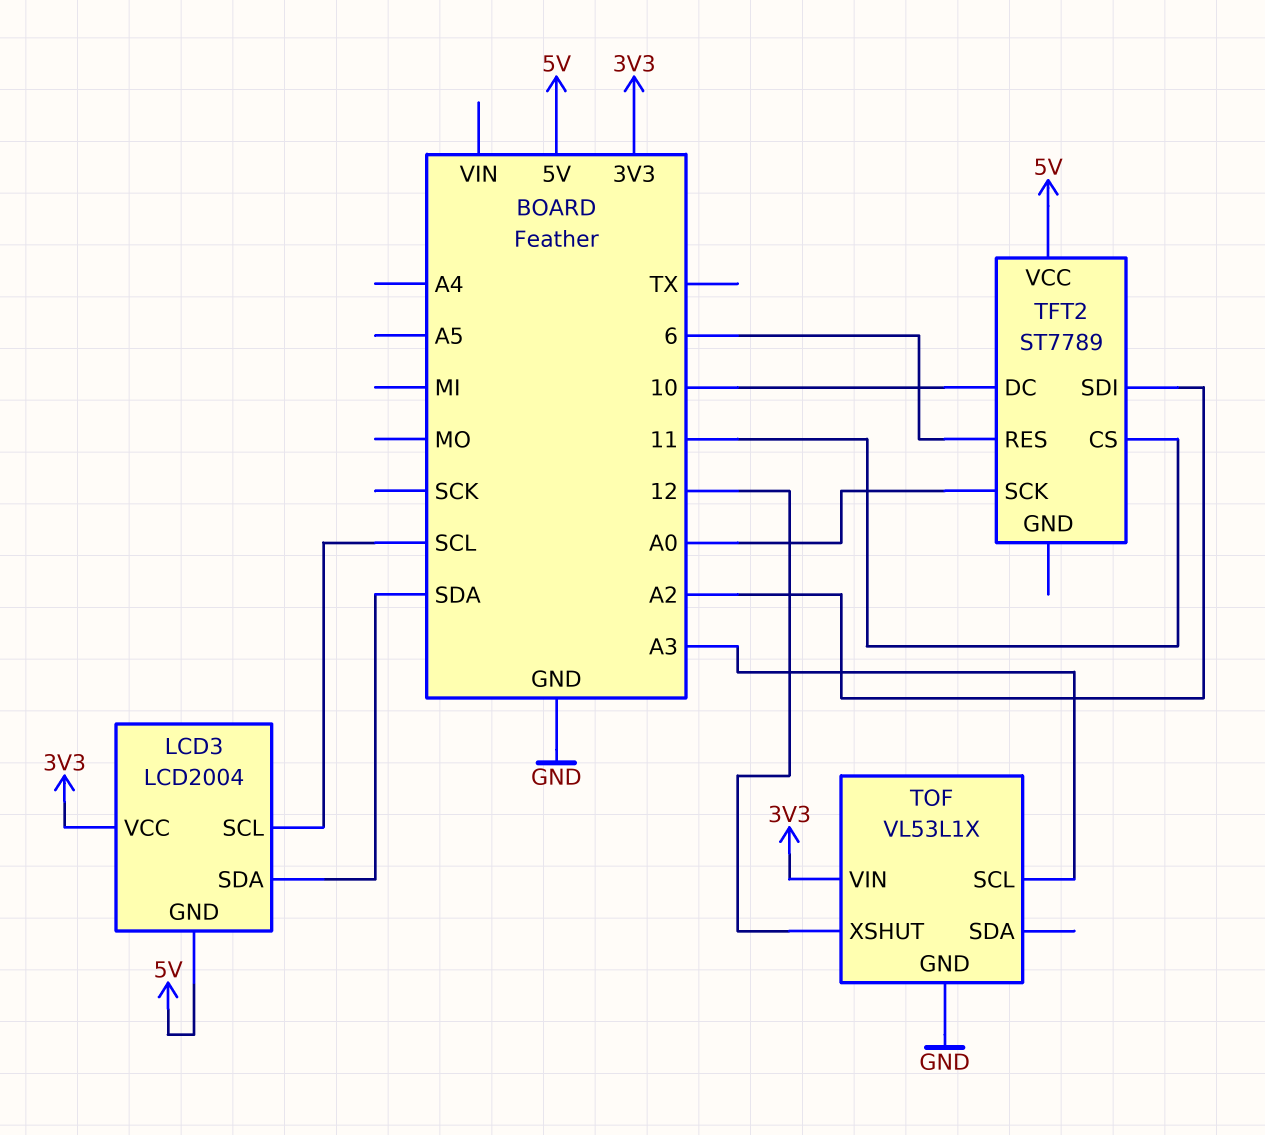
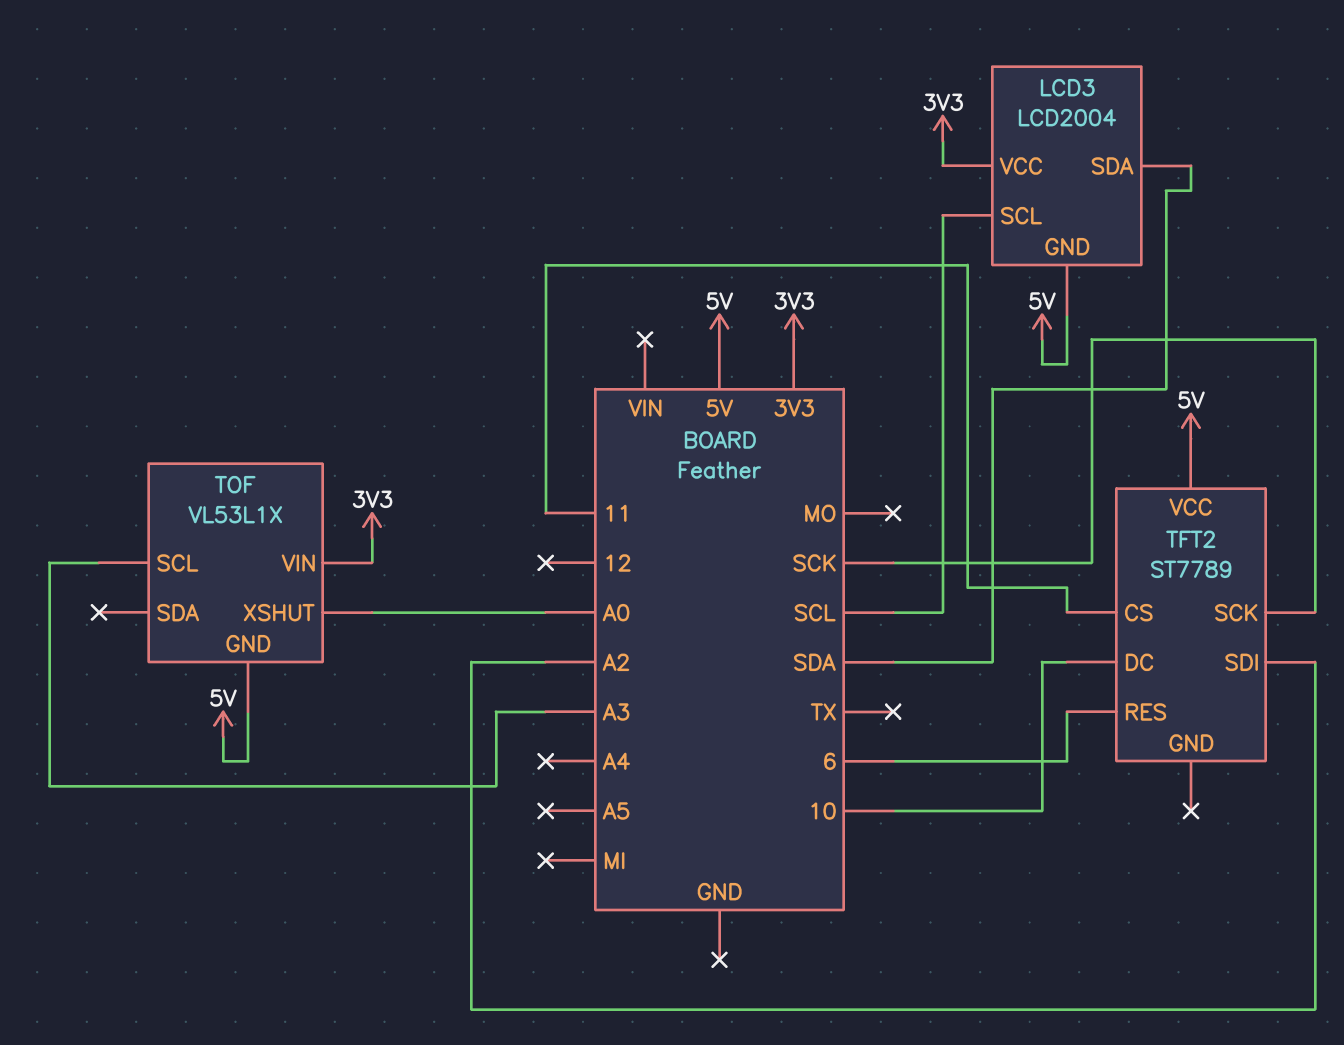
TFT2 pin SCK: A0 -> SCK
TOF pin GND: GND -> 5V
TOF pin XSHUT: 12 -> A0

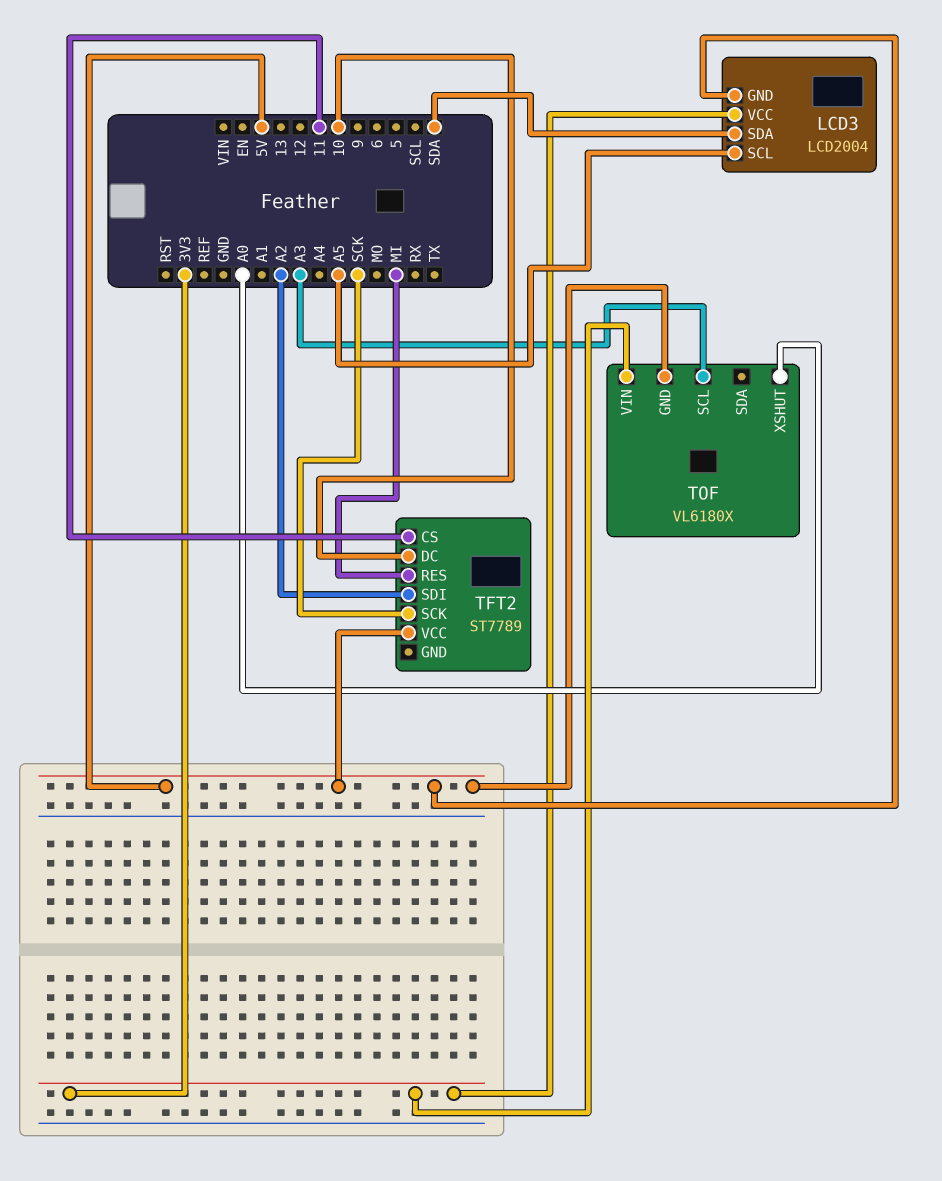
LCD3 pin SCL: SCL -> A5
TFT2 pin RES: 6 -> MI
TOF: VL53L1X -> VL6180X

══════════════════════════════

● Activity
Starting with the line that contains "TOF pin XSHUT: 12 -> A0", reproduce every line to the end of the material above, both end lines included, exactly and with no pictures.

● Reply
TOF pin XSHUT: 12 -> A0

LCD3 pin SCL: SCL -> A5
TFT2 pin RES: 6 -> MI
TOF: VL53L1X -> VL6180X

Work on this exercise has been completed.